▸ **TASK BRIEF**
Make an exact copy of each entry, leaving out every picture.

[Recorded data]
※

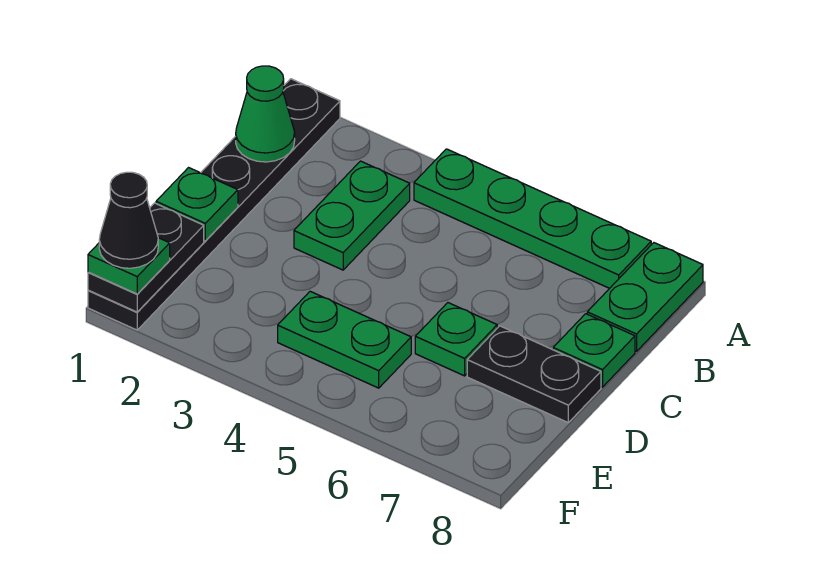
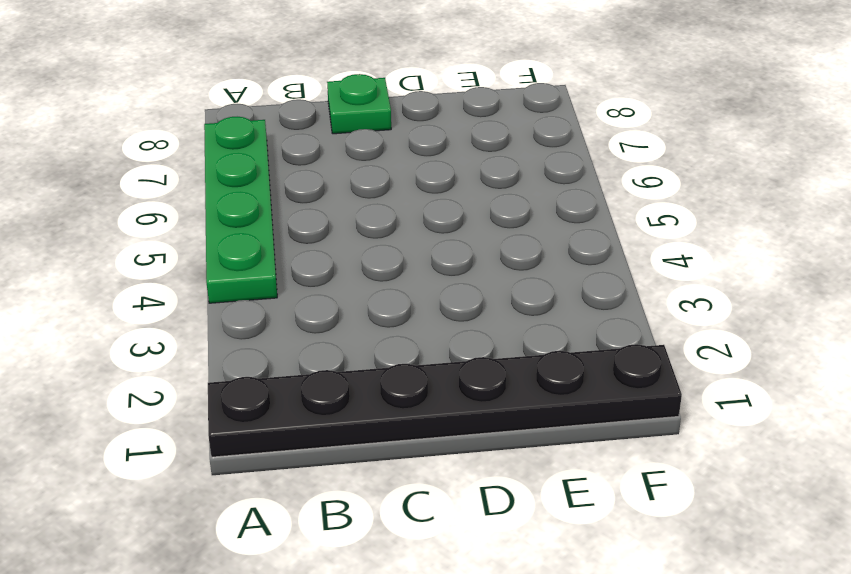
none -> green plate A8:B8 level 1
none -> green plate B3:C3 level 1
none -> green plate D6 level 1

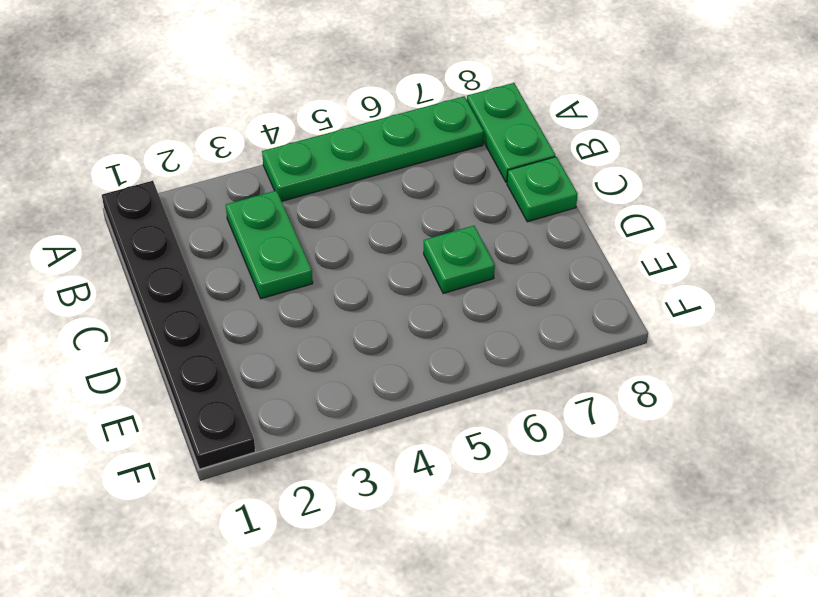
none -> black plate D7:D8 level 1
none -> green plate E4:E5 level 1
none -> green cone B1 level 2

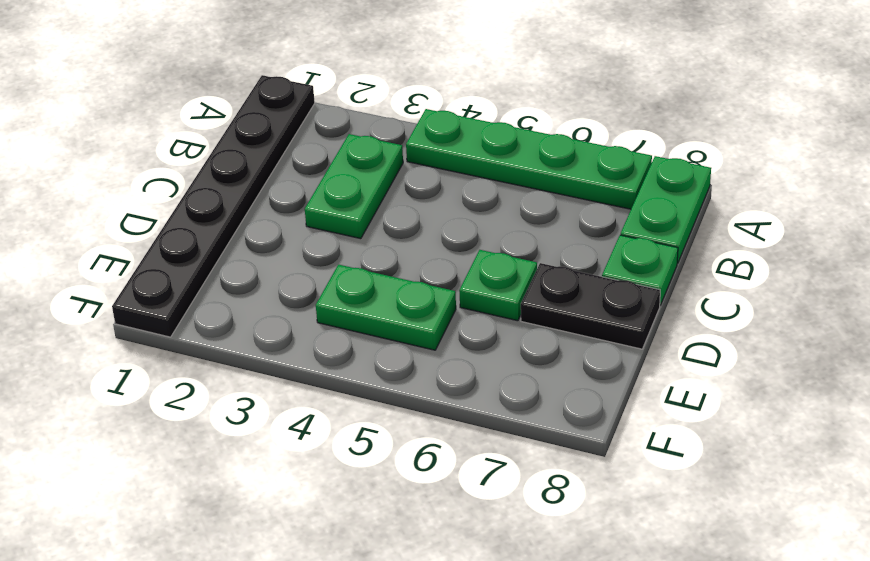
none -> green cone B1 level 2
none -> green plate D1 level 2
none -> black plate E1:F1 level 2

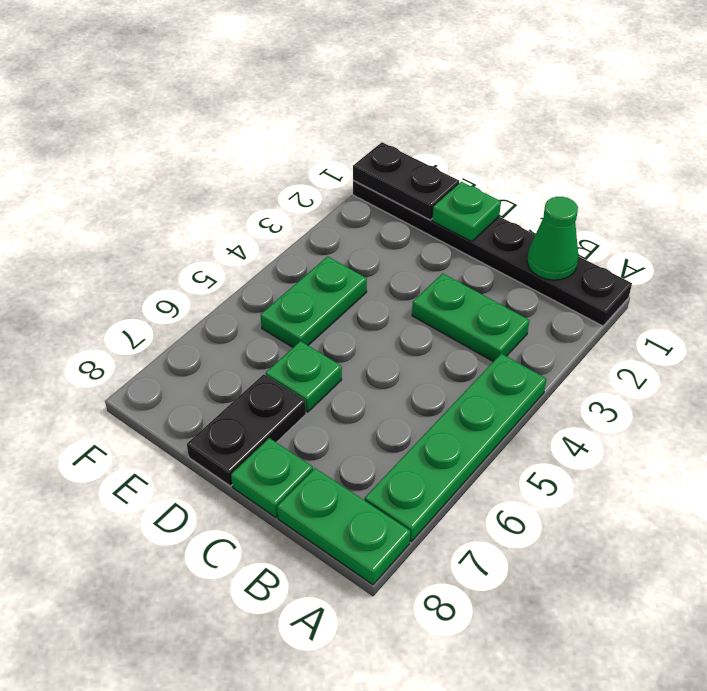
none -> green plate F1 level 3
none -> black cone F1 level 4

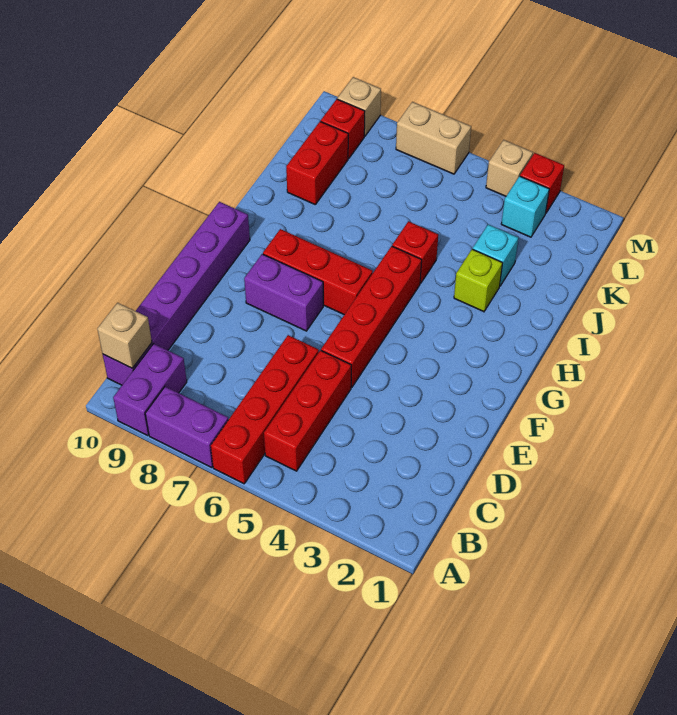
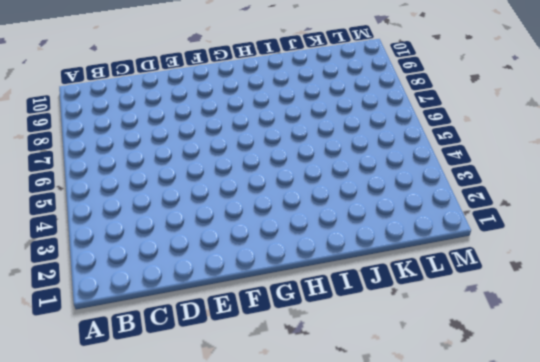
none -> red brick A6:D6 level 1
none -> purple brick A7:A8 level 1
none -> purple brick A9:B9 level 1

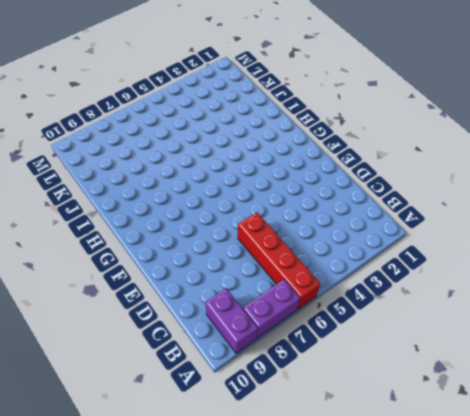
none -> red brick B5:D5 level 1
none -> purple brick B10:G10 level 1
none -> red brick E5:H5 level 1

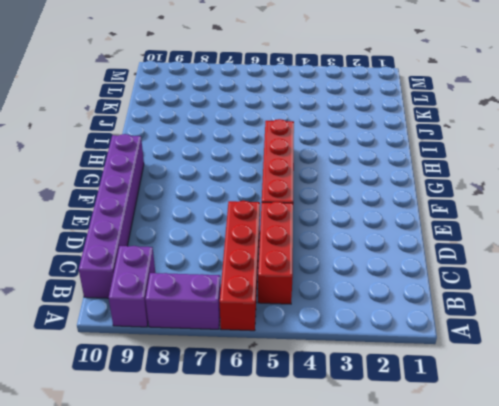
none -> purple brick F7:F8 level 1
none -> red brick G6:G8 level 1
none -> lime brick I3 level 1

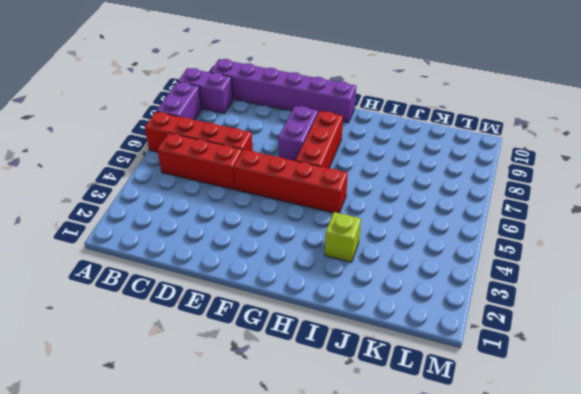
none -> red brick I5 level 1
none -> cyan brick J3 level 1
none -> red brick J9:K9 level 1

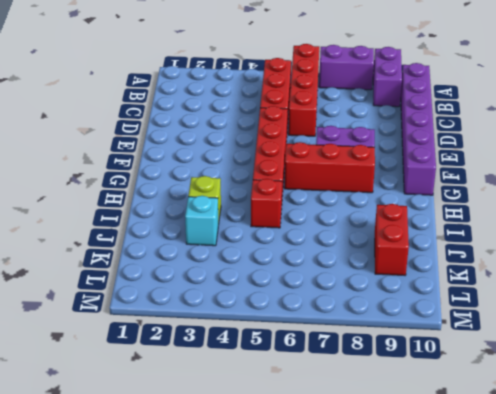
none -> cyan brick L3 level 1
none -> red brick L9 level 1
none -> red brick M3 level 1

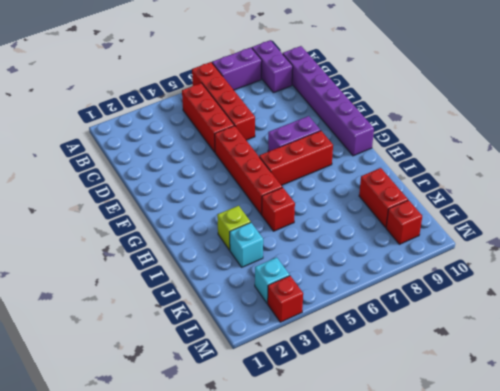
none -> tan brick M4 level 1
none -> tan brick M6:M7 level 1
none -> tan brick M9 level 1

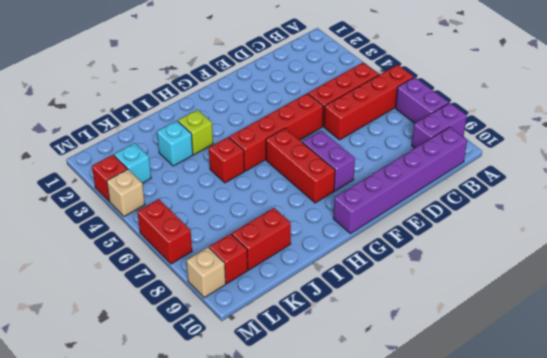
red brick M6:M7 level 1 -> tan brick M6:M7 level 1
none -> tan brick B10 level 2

※

▸ **EXERCISE OUTPUT**
none -> green plate A8:B8 level 1
none -> green plate B3:C3 level 1
none -> green plate D6 level 1

none -> black plate D7:D8 level 1
none -> green plate E4:E5 level 1
none -> green cone B1 level 2

none -> green cone B1 level 2
none -> green plate D1 level 2
none -> black plate E1:F1 level 2

none -> green plate F1 level 3
none -> black cone F1 level 4

none -> red brick A6:D6 level 1
none -> purple brick A7:A8 level 1
none -> purple brick A9:B9 level 1

none -> red brick B5:D5 level 1
none -> purple brick B10:G10 level 1
none -> red brick E5:H5 level 1

none -> purple brick F7:F8 level 1
none -> red brick G6:G8 level 1
none -> lime brick I3 level 1

none -> red brick I5 level 1
none -> cyan brick J3 level 1
none -> red brick J9:K9 level 1

none -> cyan brick L3 level 1
none -> red brick L9 level 1
none -> red brick M3 level 1

none -> tan brick M4 level 1
none -> tan brick M6:M7 level 1
none -> tan brick M9 level 1

red brick M6:M7 level 1 -> tan brick M6:M7 level 1
none -> tan brick B10 level 2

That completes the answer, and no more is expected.